[Start of section]

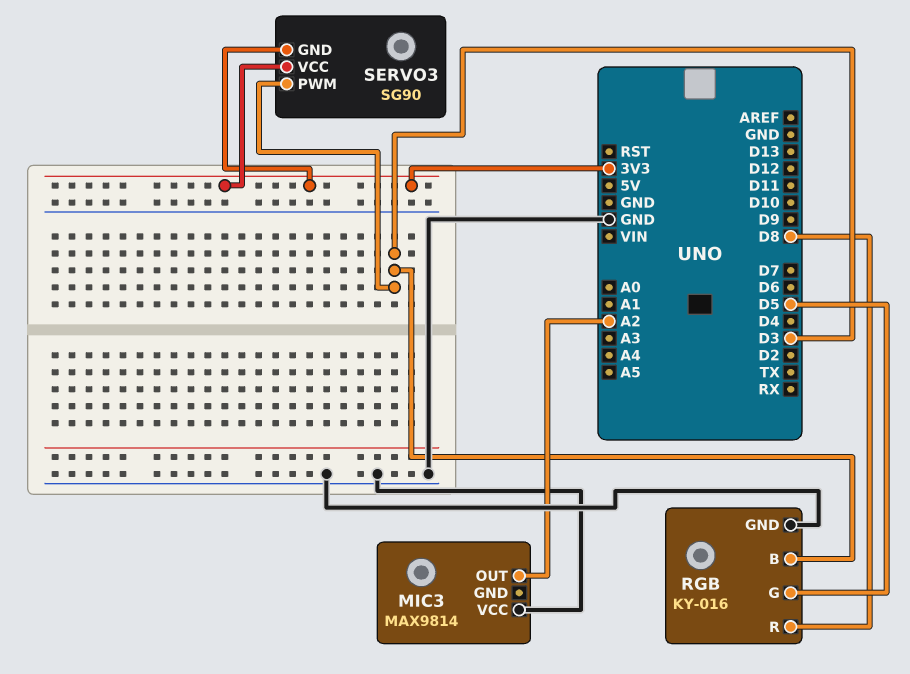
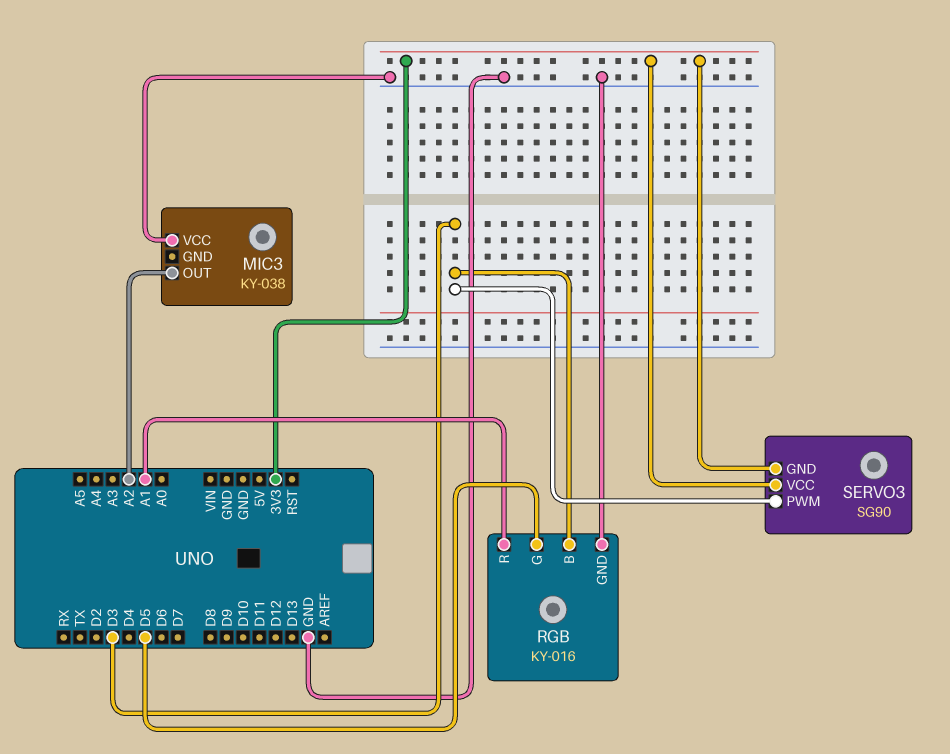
MIC3: MAX9814 -> KY-038
RGB pin R: D8 -> A1

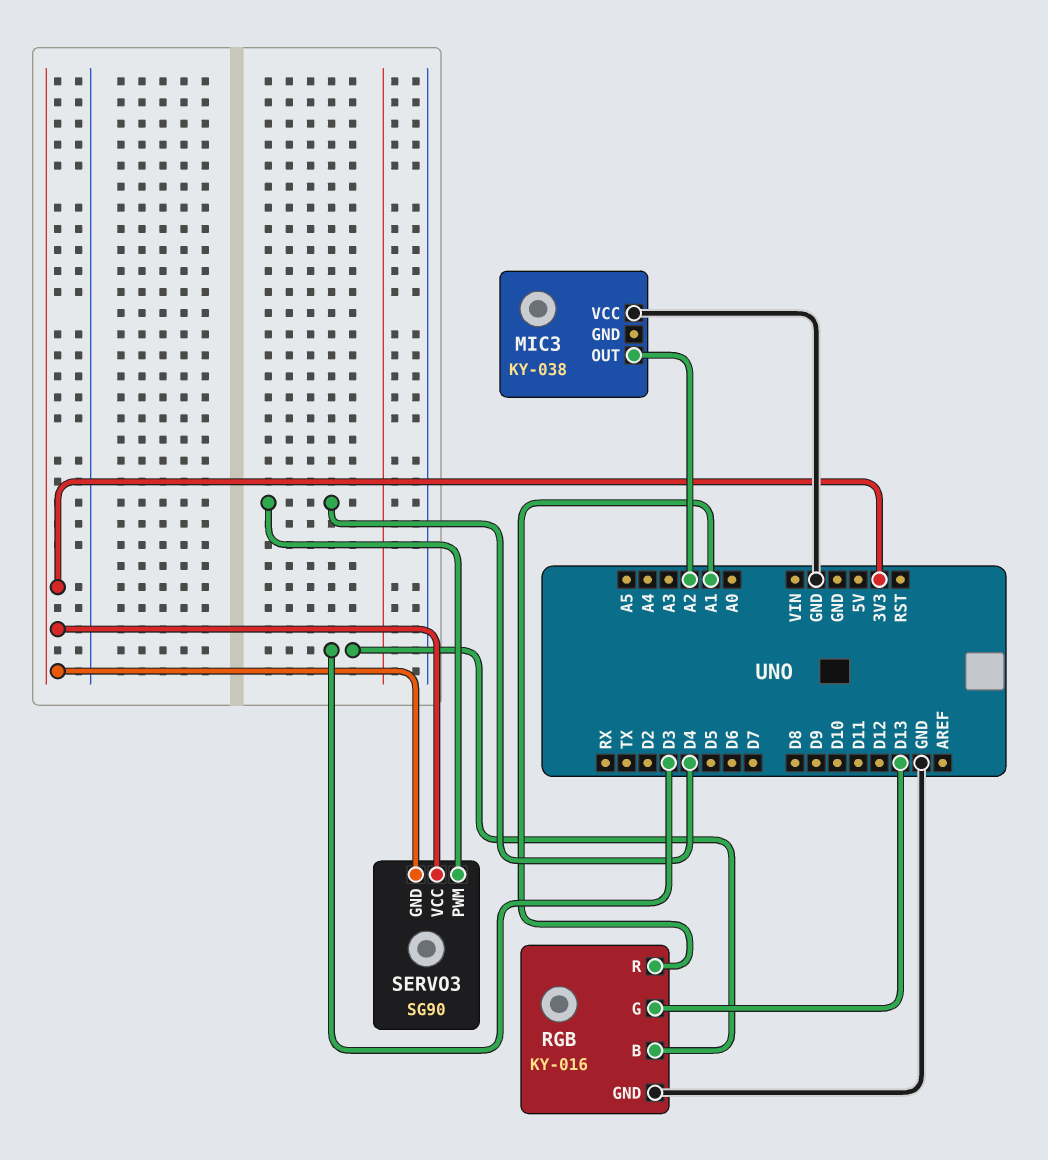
RGB pin G: D5 -> D13
SERVO3 pin PWM: D3 -> D4

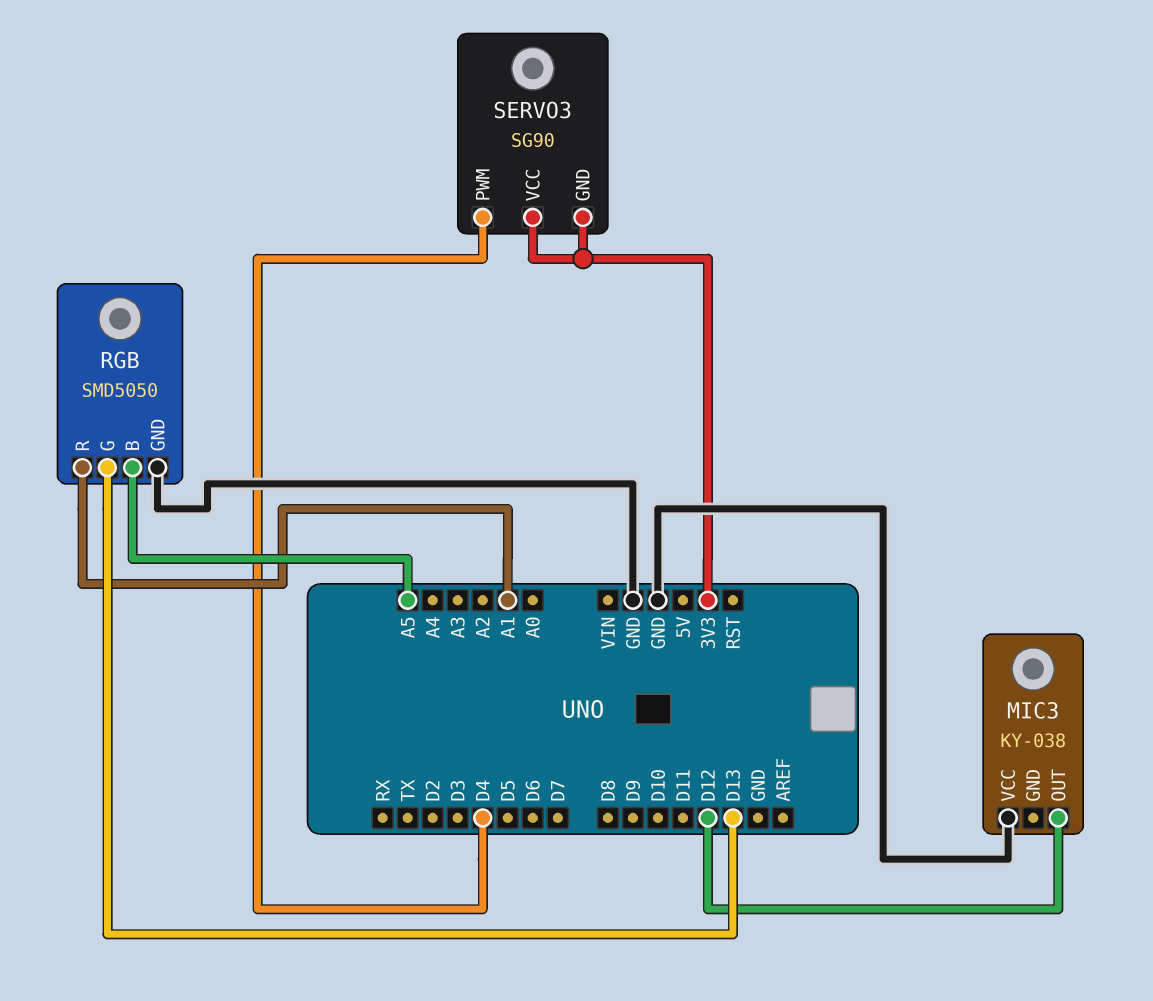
MIC3 pin OUT: A2 -> D12
RGB: KY-016 -> SMD5050
RGB pin B: D3 -> A5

[End of section]

Except for the pictures, print the data above exactly.

* [Answer to this exercise]
MIC3: MAX9814 -> KY-038
RGB pin R: D8 -> A1

RGB pin G: D5 -> D13
SERVO3 pin PWM: D3 -> D4

MIC3 pin OUT: A2 -> D12
RGB: KY-016 -> SMD5050
RGB pin B: D3 -> A5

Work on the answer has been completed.